(EXERCISE) Search through the entries for the word "blue" and copy every line that has it.

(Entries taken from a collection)
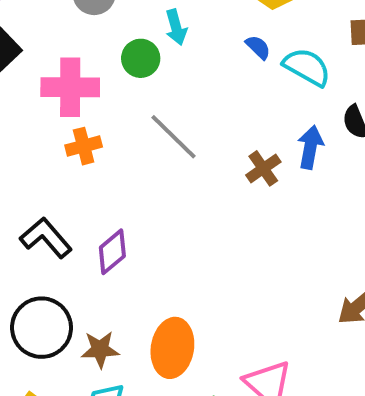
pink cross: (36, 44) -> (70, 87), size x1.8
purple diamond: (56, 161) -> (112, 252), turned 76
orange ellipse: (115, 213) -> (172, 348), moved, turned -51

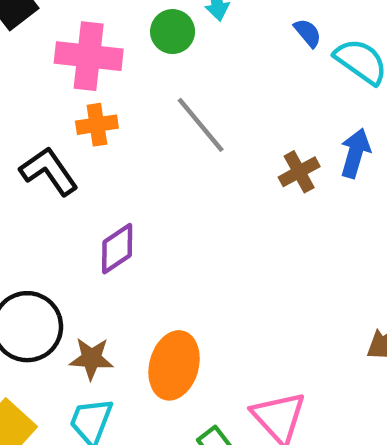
black L-shape: (46, 238) -> (49, 171), moved

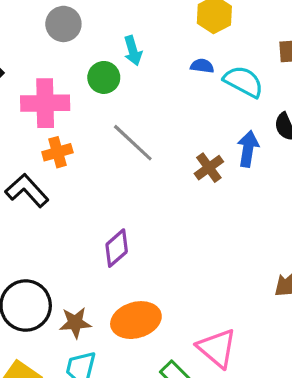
blue semicircle: (308, 33) -> (202, 66), turned -35
purple diamond: (117, 249) -> (117, 248), moved
orange ellipse: (174, 365) -> (136, 320), turned 66

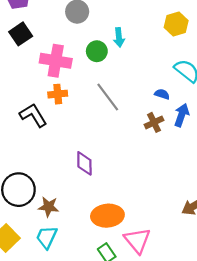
blue semicircle: (202, 66) -> (162, 94), moved
purple diamond: (117, 248) -> (84, 163), turned -60
orange ellipse: (136, 320) -> (107, 216), moved

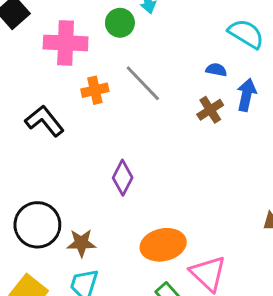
orange cross: (58, 94) -> (95, 90), moved
purple diamond: (84, 163) -> (123, 178), turned 35

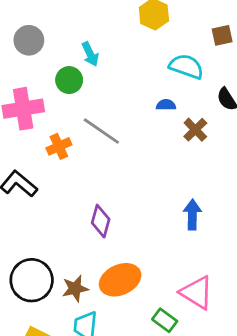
blue arrow: (247, 95) -> (192, 215), moved
brown cross: (210, 110) -> (195, 130), moved
orange ellipse: (163, 245) -> (120, 280), moved

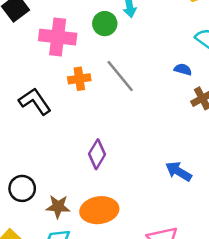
blue arrow: (192, 215) -> (178, 171), turned -76
black circle: (32, 280) -> (22, 188), size x0.7

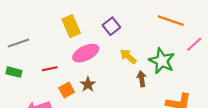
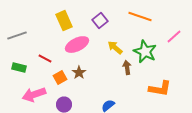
orange line: (171, 21) -> (140, 17), moved
red line: (50, 69) -> (45, 59), turned 40
green rectangle: (14, 72) -> (19, 68), moved

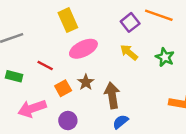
purple square: (100, 21) -> (130, 22), moved
green star: (145, 52) -> (165, 57), size x0.7
brown arrow: (127, 68) -> (112, 95), moved, size x1.5

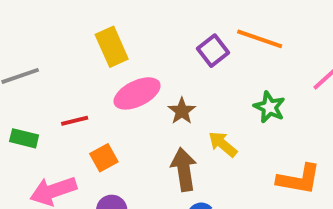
yellow arrow: (129, 52) -> (223, 144), moved
red line: (45, 65) -> (75, 121), turned -42
brown star: (86, 82) -> (182, 111), moved

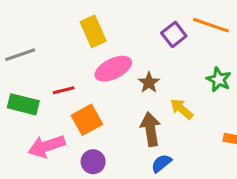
green rectangle: (24, 138) -> (23, 104), size x1.4
orange square: (104, 158) -> (87, 120), size x1.4

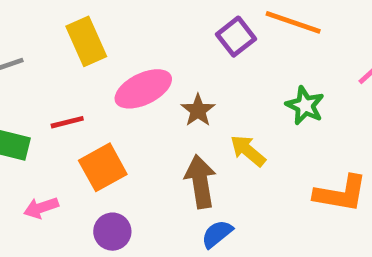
yellow rectangle: (93, 31) -> (86, 41), moved
pink arrow: (47, 146) -> (41, 208), size x0.6

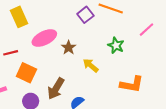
orange square: (103, 167) -> (26, 73), turned -36
brown arrow: (200, 182) -> (56, 89), moved, turned -140

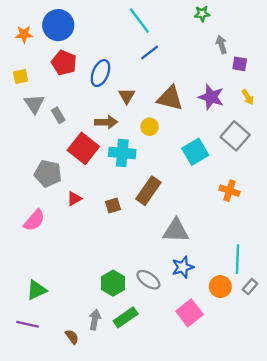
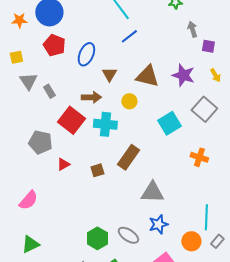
pink semicircle: (34, 220) -> (28, 200), moved

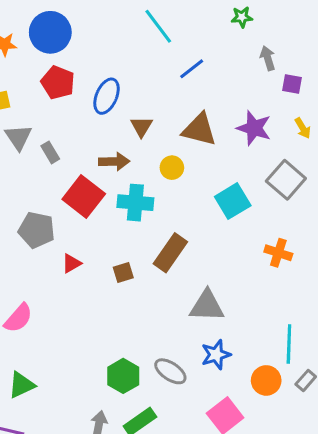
blue line: (129, 36) -> (192, 69), moved

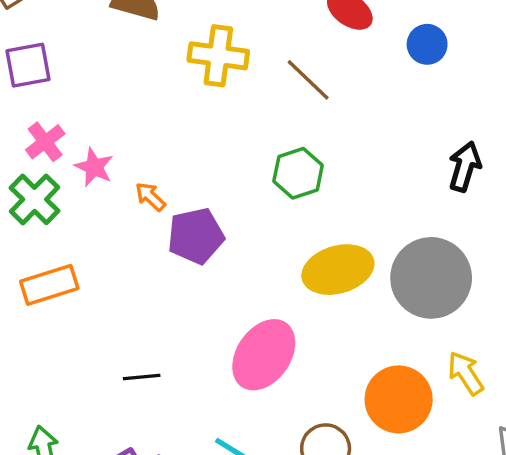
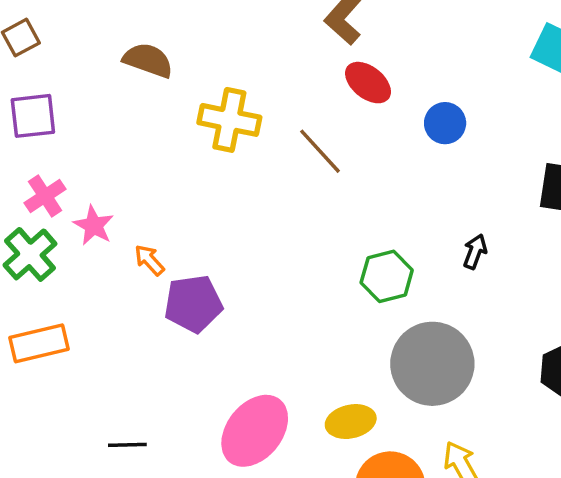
black arrow: (465, 167) -> (475, 252), size x0.7
green hexagon: (298, 173) -> (387, 276), moved
yellow ellipse: (338, 270) -> (351, 422), moved, size x0.7

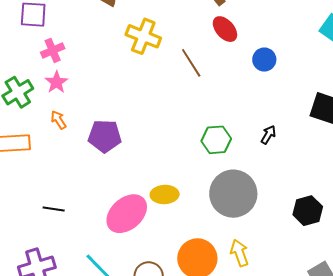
pink cross: (45, 196) -> (53, 50), moved
orange arrow: (149, 260) -> (59, 120), moved
yellow ellipse: (351, 422) -> (165, 194), moved

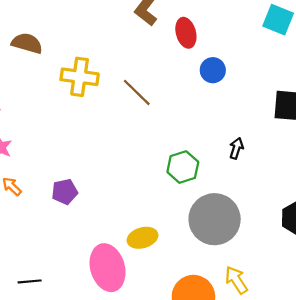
red ellipse: (225, 29) -> (186, 33), moved, turned 40
purple pentagon: (105, 136) -> (65, 192), size x0.7
pink ellipse: (127, 214) -> (108, 268), turned -51

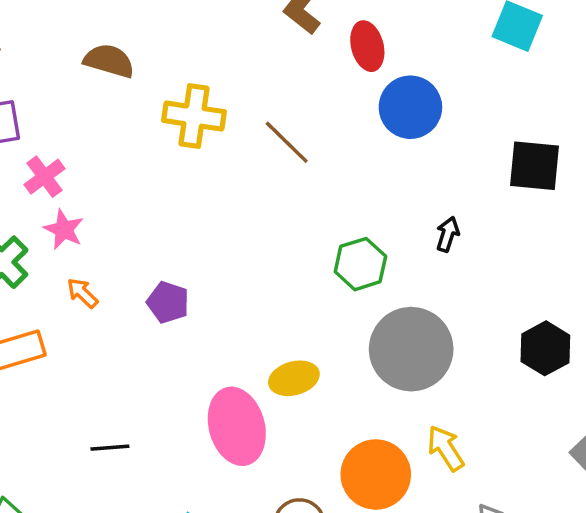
blue circle: (213, 70) -> (410, 107), size x1.5
purple pentagon: (65, 192) -> (168, 302), turned 30

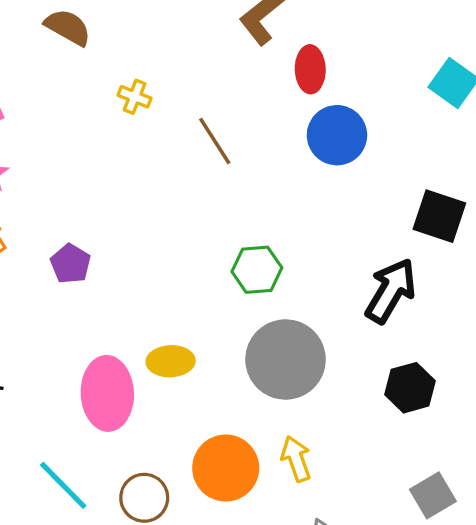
yellow cross: (194, 116) -> (135, 97), size x0.6
black arrow: (448, 234) -> (391, 291), moved, size x2.0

(ANSWER SPACE)
blue semicircle: (308, 33) -> (202, 66), turned -35
blue semicircle: (202, 66) -> (162, 94), moved
blue arrow: (247, 95) -> (192, 215), moved
blue arrow: (192, 215) -> (178, 171), turned -76
blue line: (129, 36) -> (192, 69), moved
blue circle: (213, 70) -> (410, 107), size x1.5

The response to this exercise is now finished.